> [PROBLEM DETAILS]: Copy every line of text from the records below word for word, and leave the pictures out of your answer.
(begin)
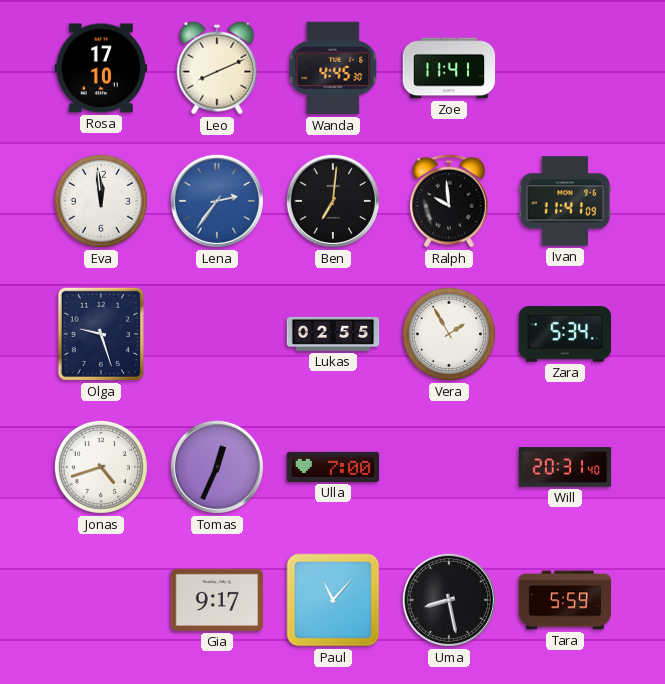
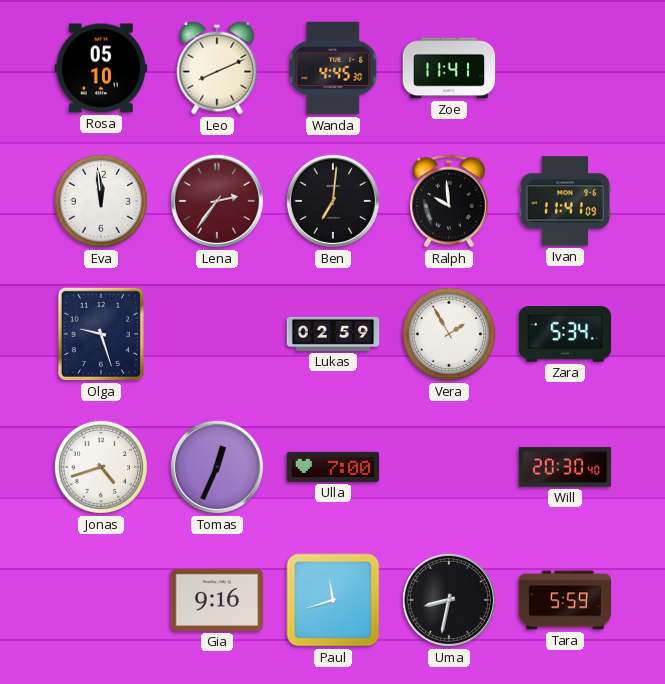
Rosa: 17:10 -> 05:10
Lena dial: blue -> burgundy
Lukas: 02:55 -> 02:59
Will: 20:31 -> 20:30
Gia: 9:17 -> 9:16
Paul: 11:07 -> 11:42
Uma: 8:28 -> 8:32
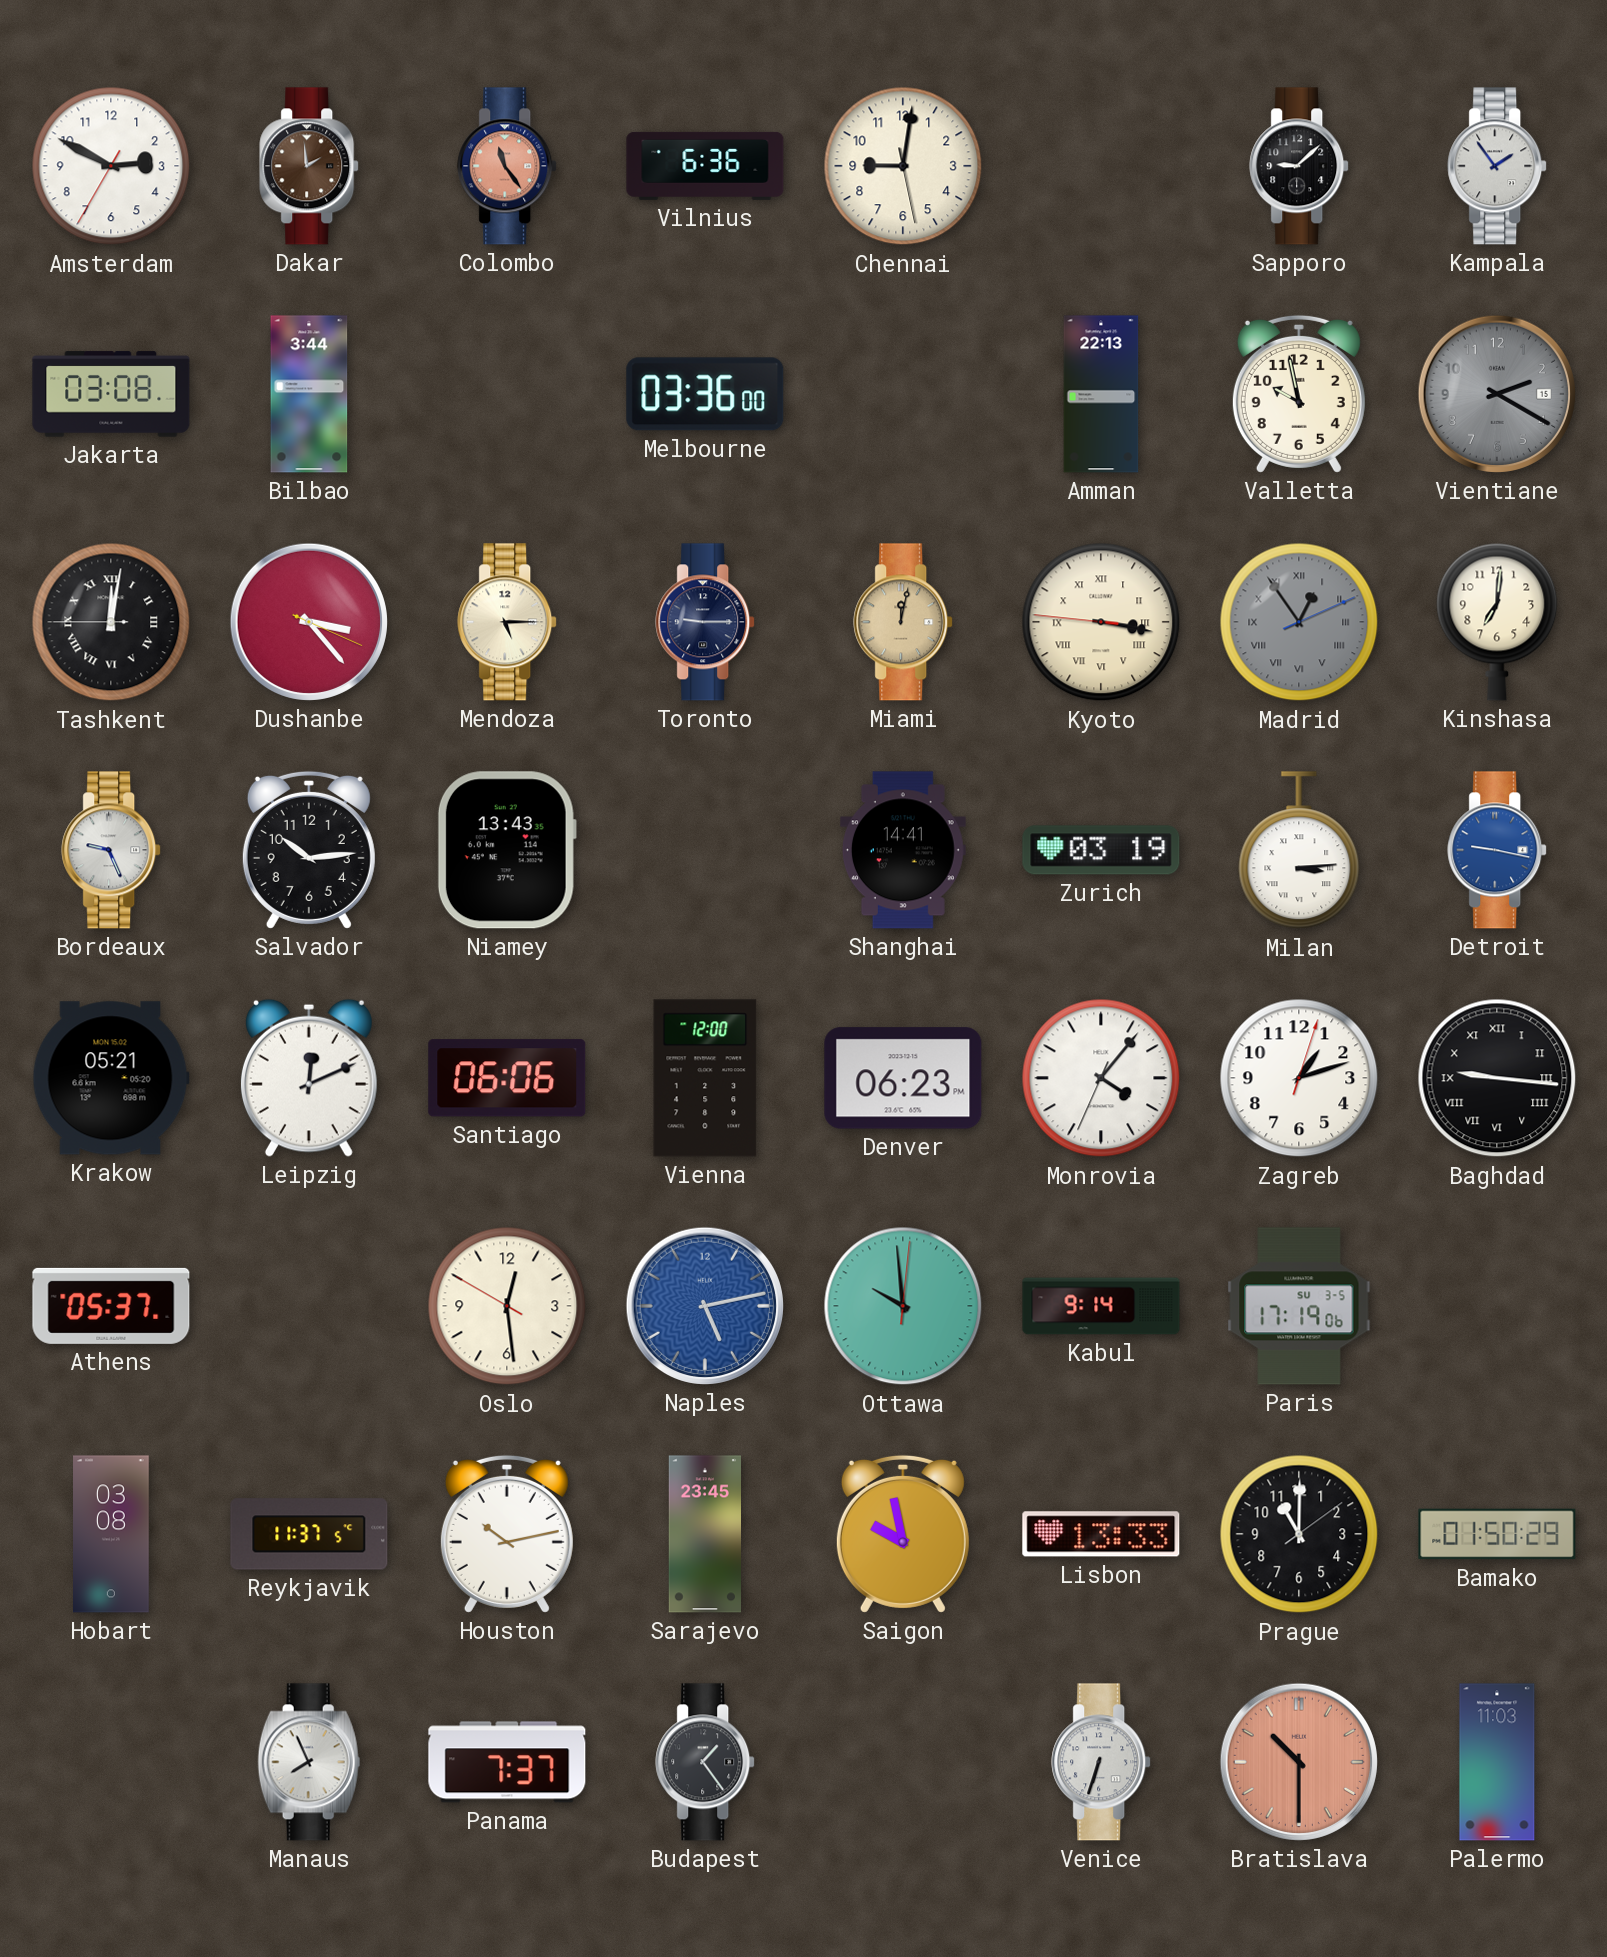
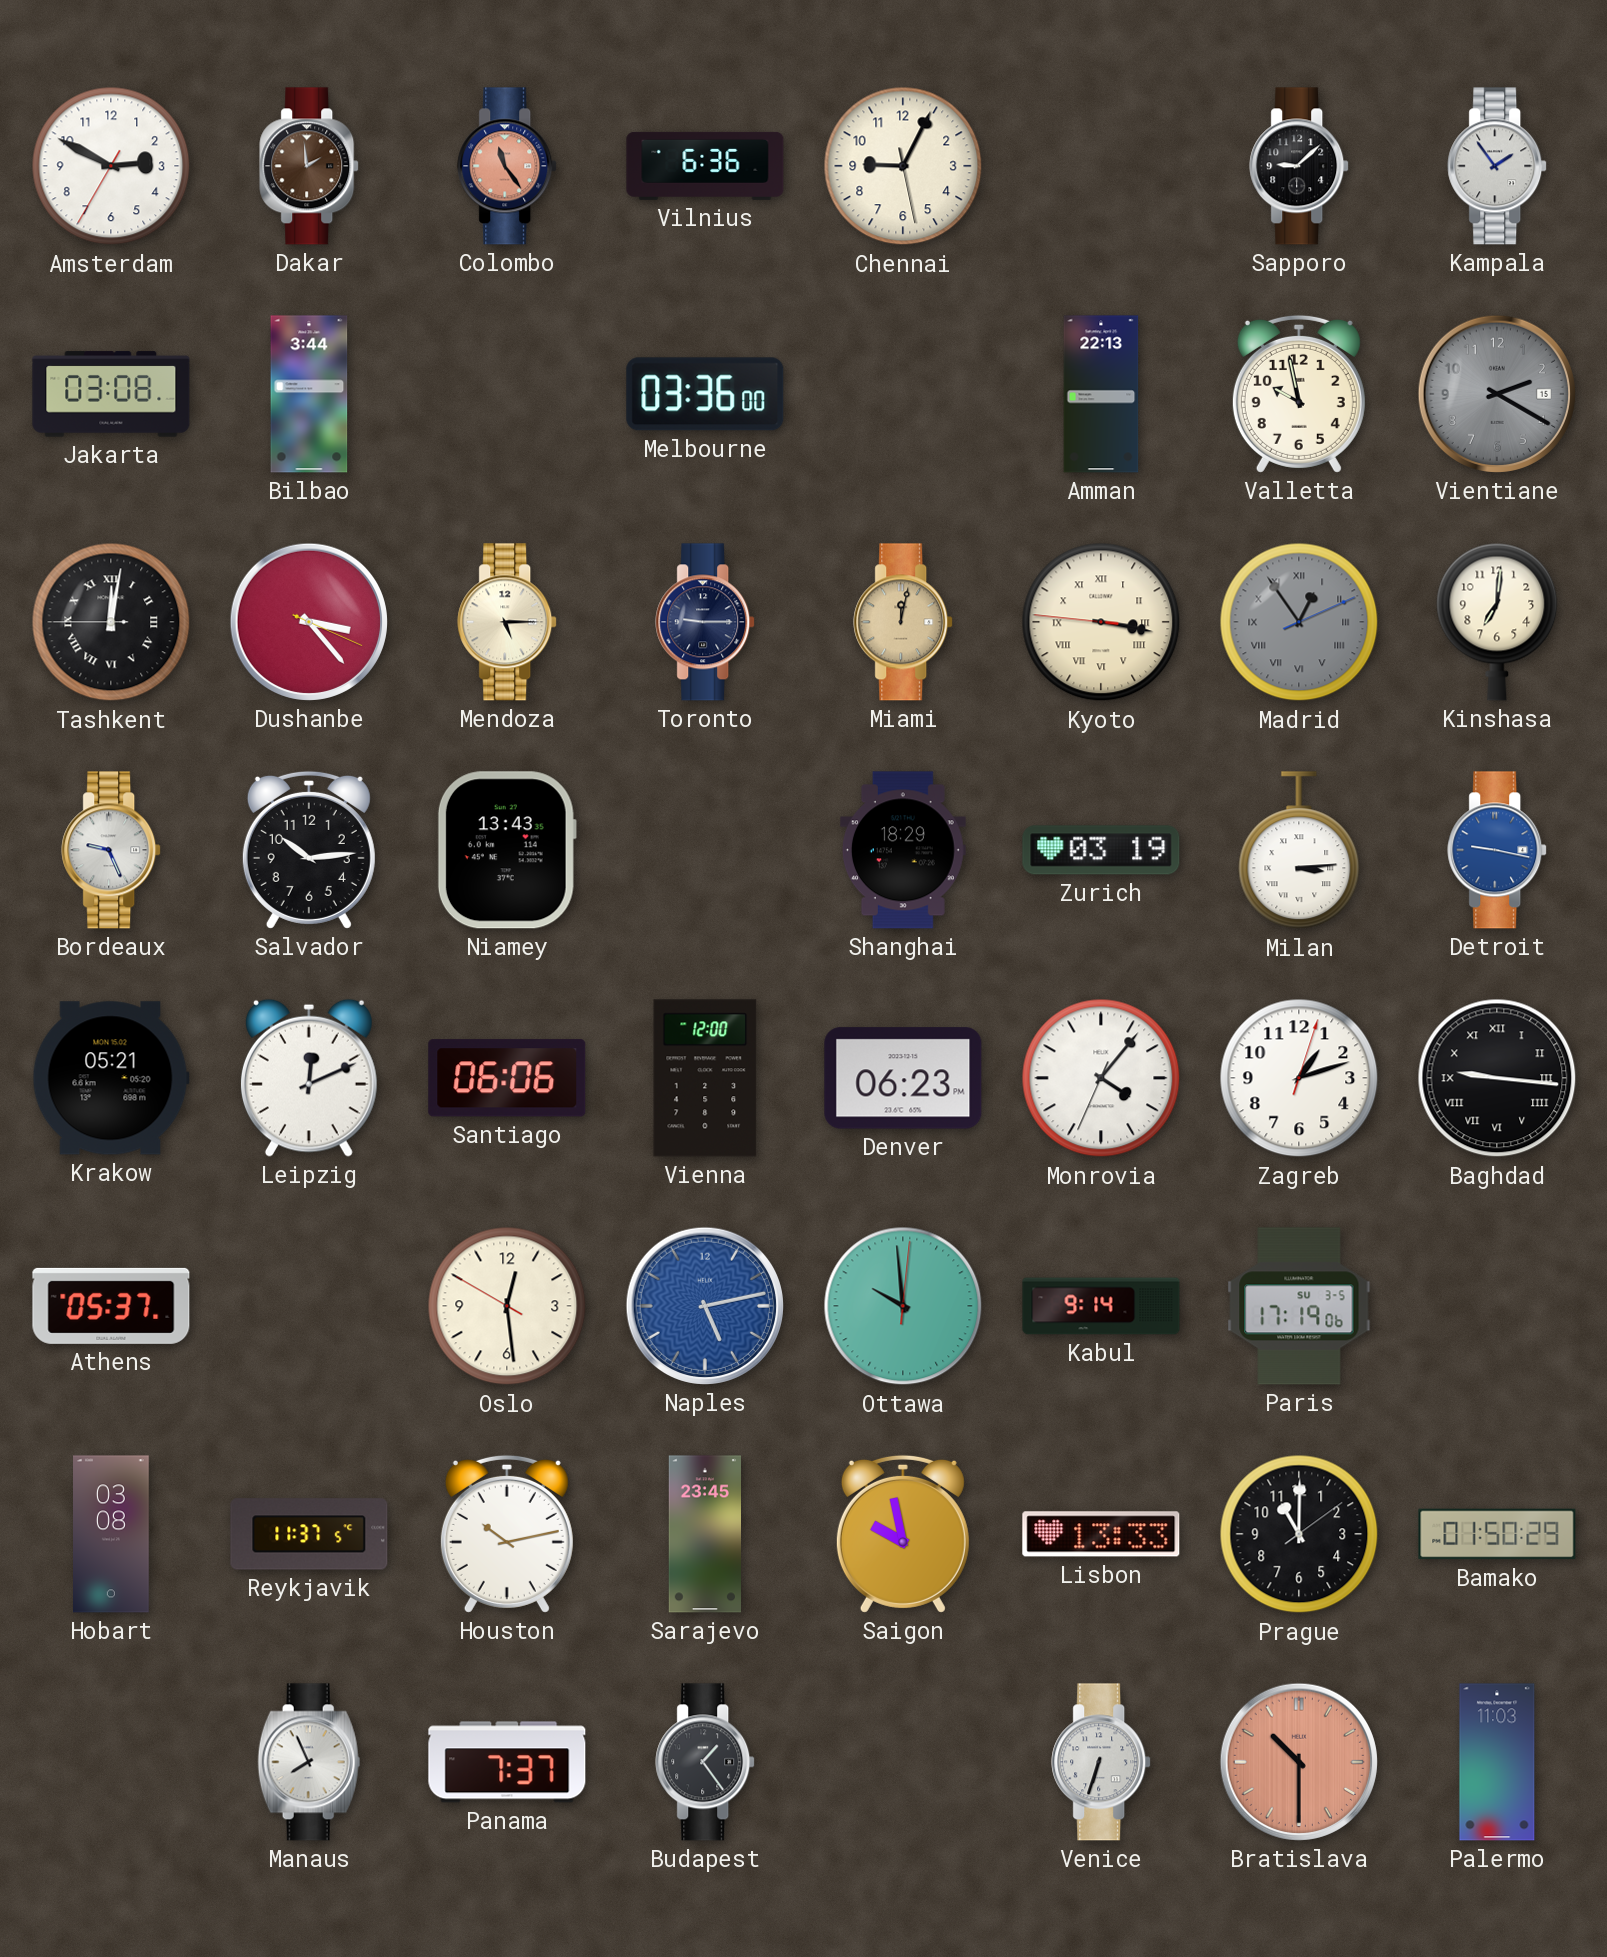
(end)
> [RESPONSE TO THE EXERCISE]:
Rosa: 17:10 -> 05:10
Lena dial: blue -> burgundy
Lukas: 02:55 -> 02:59
Will: 20:31 -> 20:30
Gia: 9:17 -> 9:16
Paul: 11:07 -> 11:42
Uma: 8:28 -> 8:32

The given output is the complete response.